WHAT TO WORK ON:
Starting with the line in which "P1 pin 1: GND -> VO" appears, give back every line exactly as written until the listing ends, excluding pictures.

───── DATA FOR ANALYSIS ─────

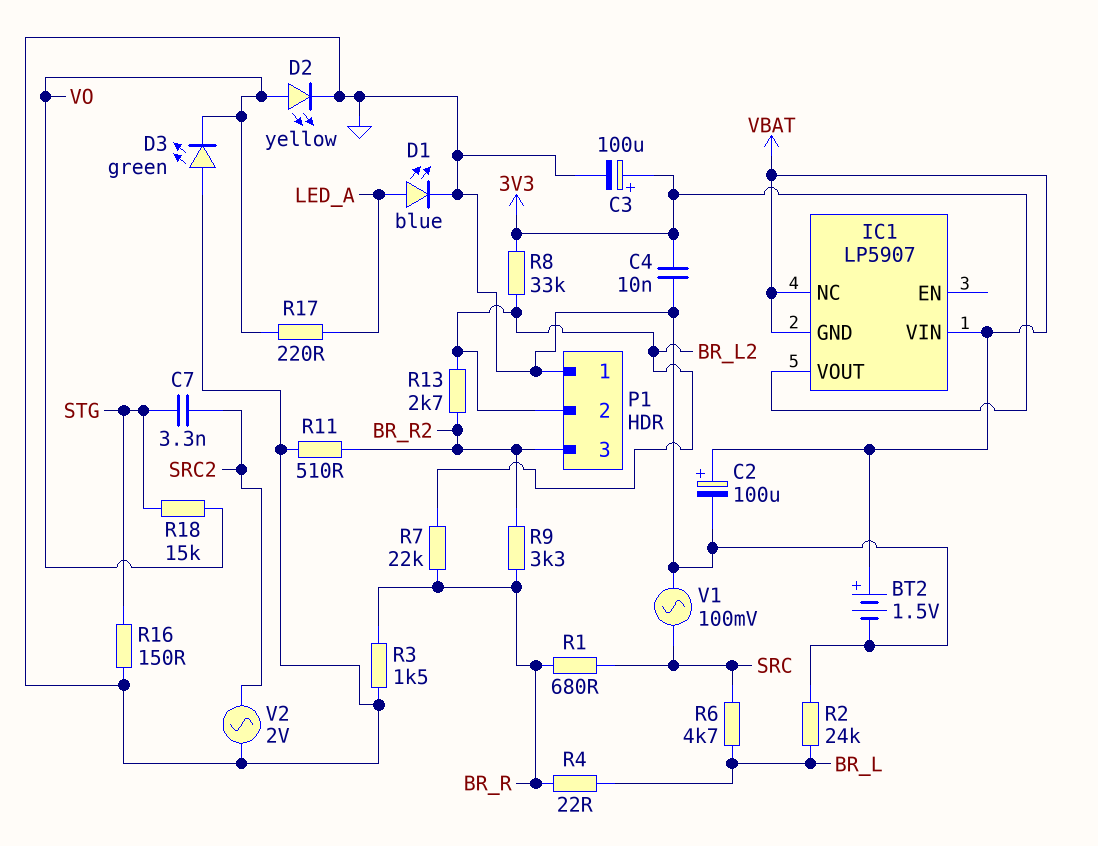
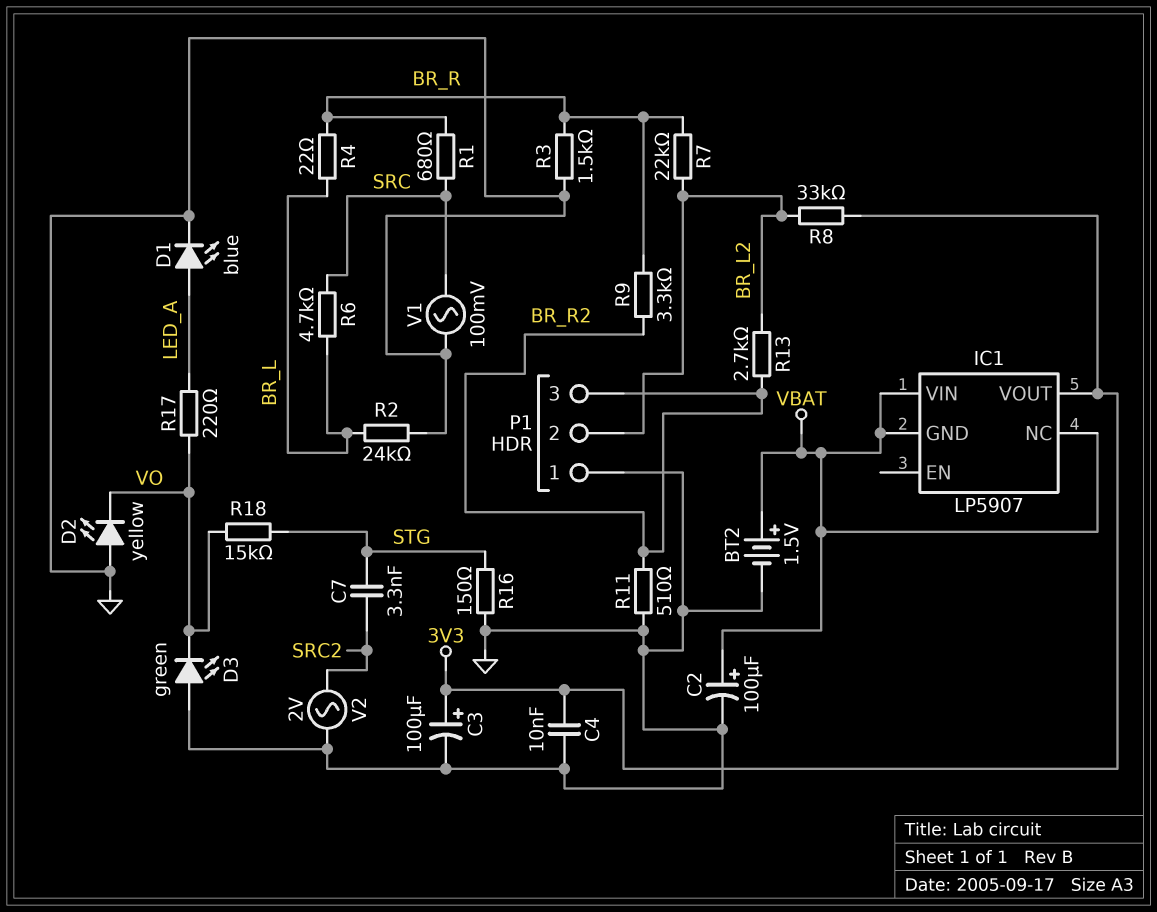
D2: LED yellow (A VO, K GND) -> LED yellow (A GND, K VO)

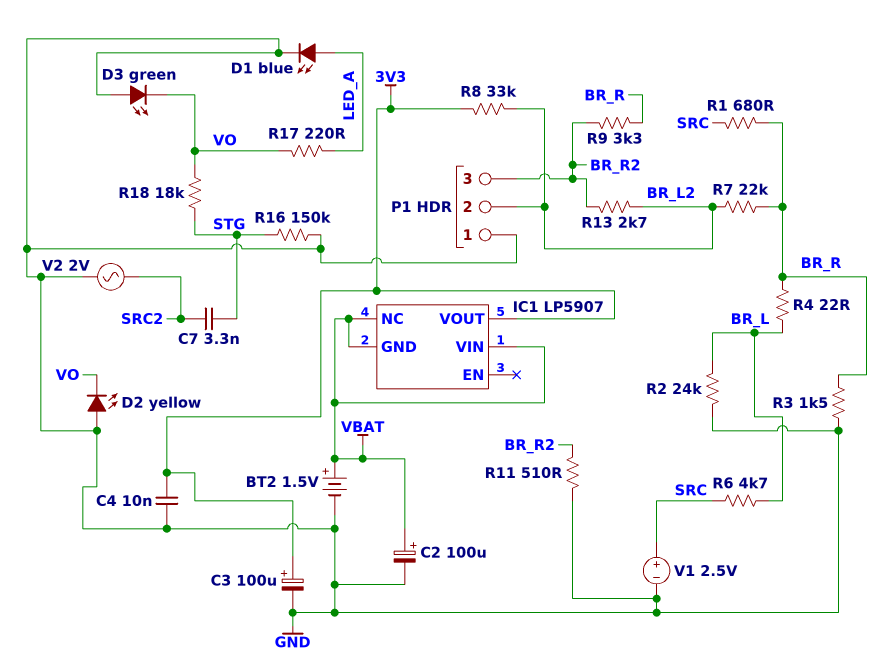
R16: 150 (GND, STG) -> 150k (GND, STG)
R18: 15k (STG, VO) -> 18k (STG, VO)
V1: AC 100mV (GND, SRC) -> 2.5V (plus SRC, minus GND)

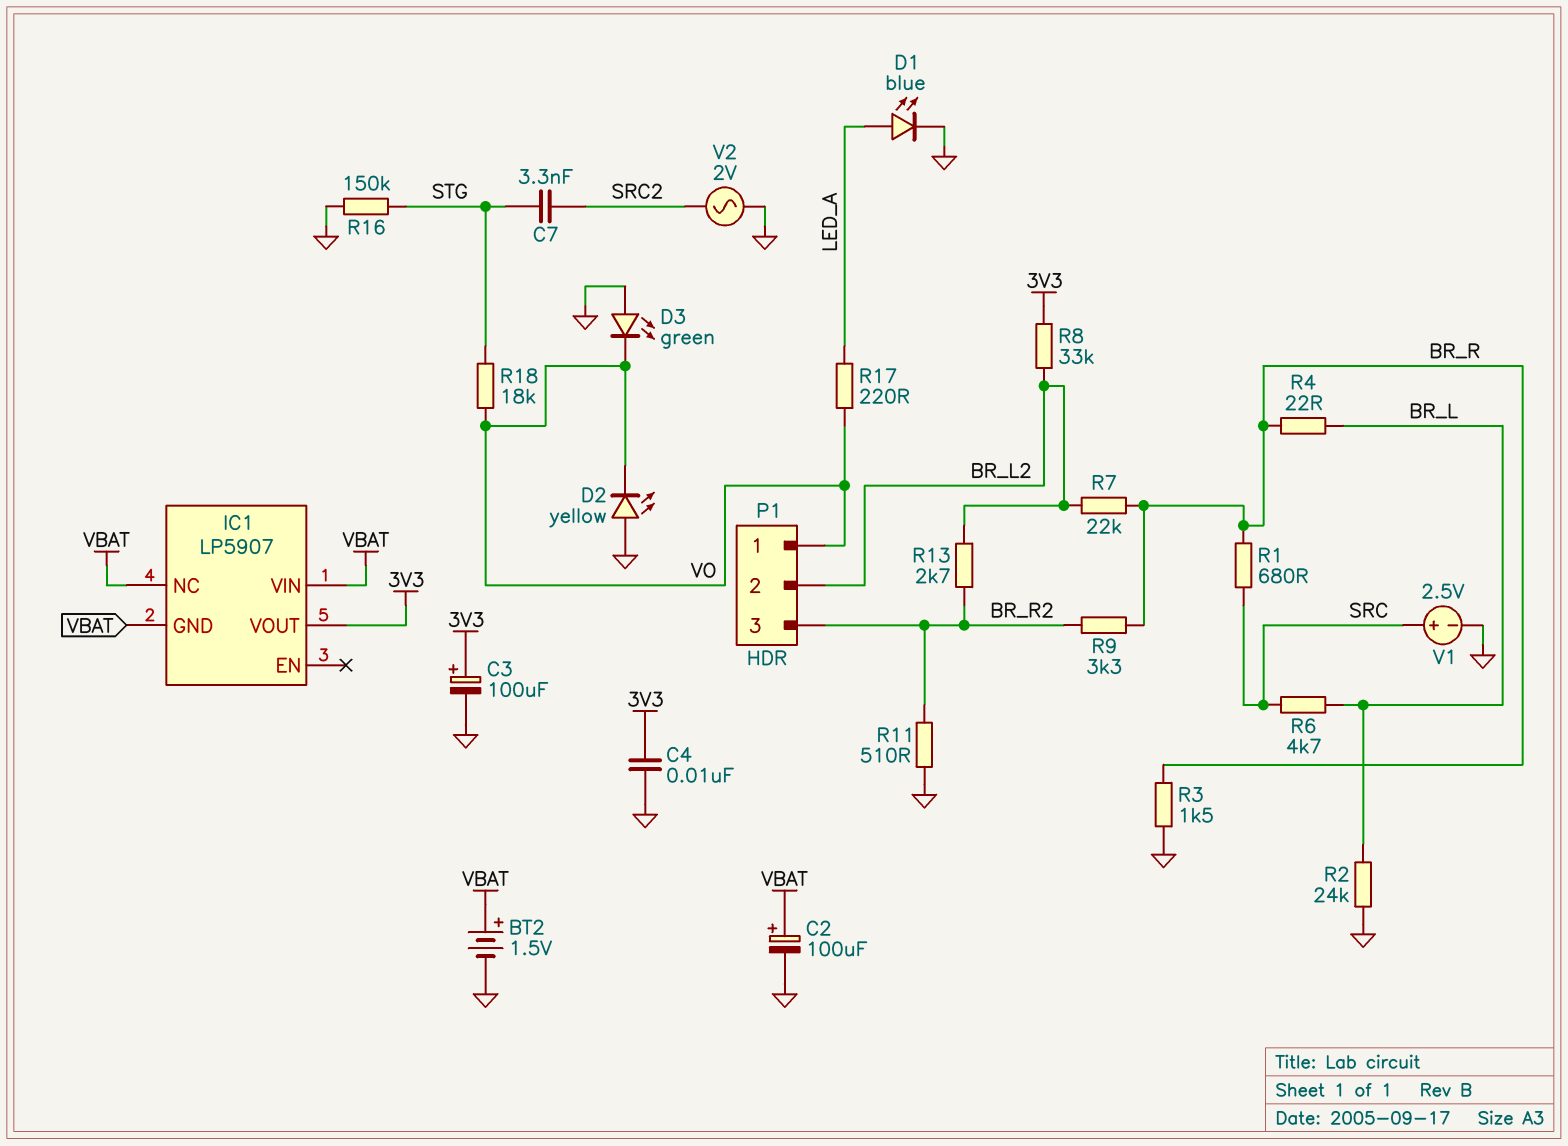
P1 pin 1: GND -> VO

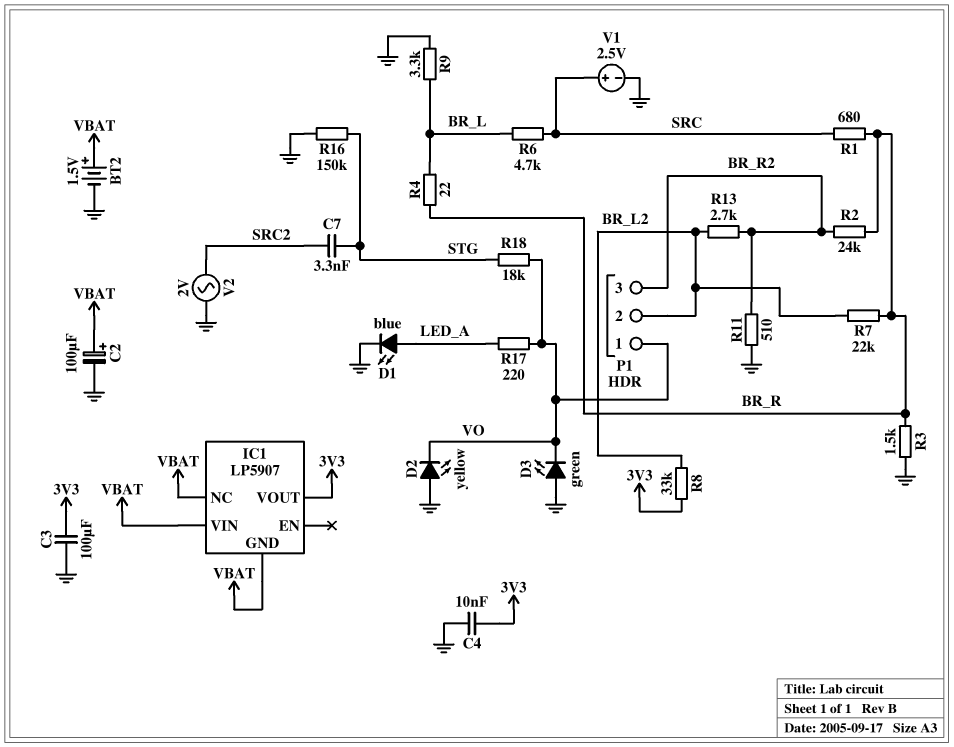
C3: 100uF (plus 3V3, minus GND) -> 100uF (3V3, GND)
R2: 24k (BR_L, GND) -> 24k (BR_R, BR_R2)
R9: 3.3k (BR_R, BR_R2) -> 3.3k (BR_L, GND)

─────

RESULT OF THIS EXERCISE:
P1 pin 1: GND -> VO

C3: 100uF (plus 3V3, minus GND) -> 100uF (3V3, GND)
R2: 24k (BR_L, GND) -> 24k (BR_R, BR_R2)
R9: 3.3k (BR_R, BR_R2) -> 3.3k (BR_L, GND)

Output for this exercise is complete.